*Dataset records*
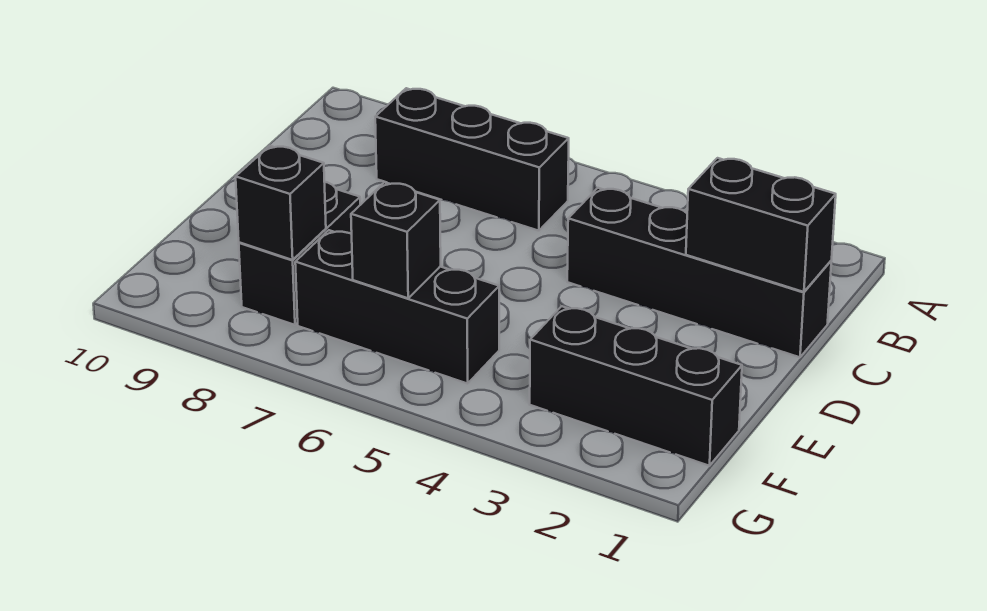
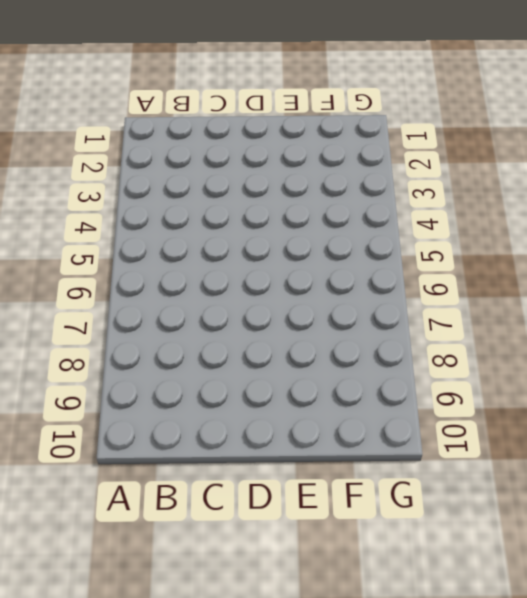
none -> black brick B6:B8 level 1
none -> black brick C1:C4 level 1

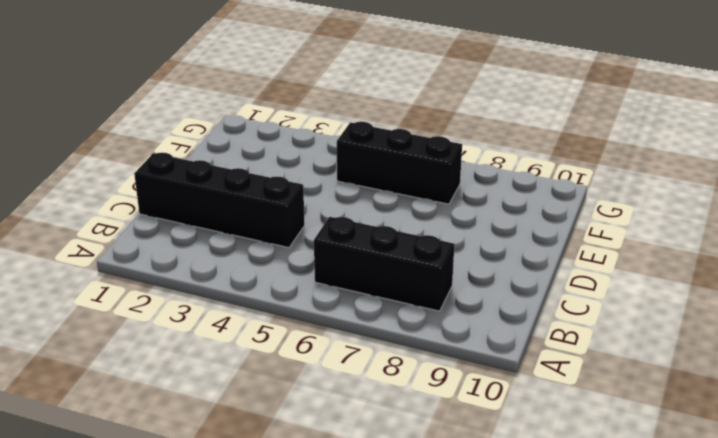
none -> black brick E8:F8 level 1
none -> black brick F1:F3 level 1

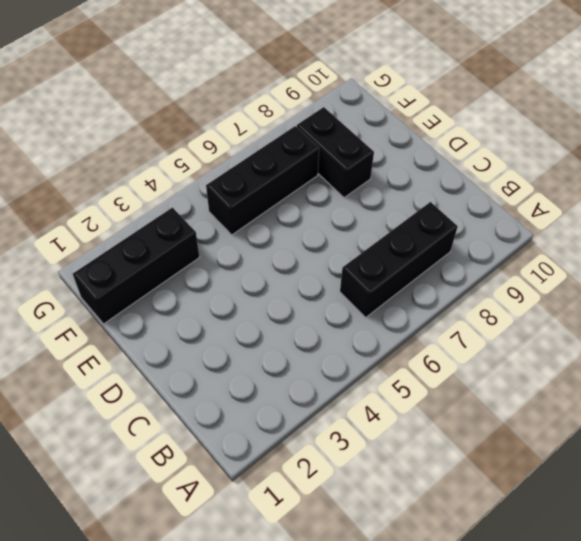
none -> black brick C1:C4 level 1
none -> black brick C1:C2 level 2

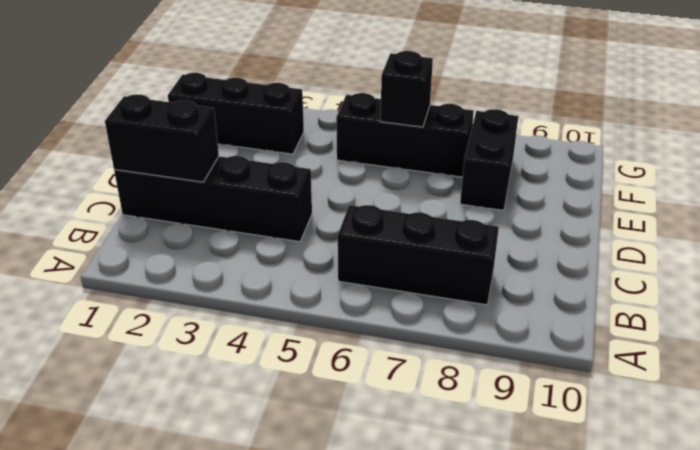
none -> black brick F8 level 2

*WORK TO BE COMPLETED*
All lines above between the line that contains "none -> black brick F1:F3 level 1" and the last line of the entries, both included, must be transcribed exactly. No pictures are to appear.

*ANSWER BELOW*
none -> black brick F1:F3 level 1

none -> black brick C1:C4 level 1
none -> black brick C1:C2 level 2

none -> black brick F8 level 2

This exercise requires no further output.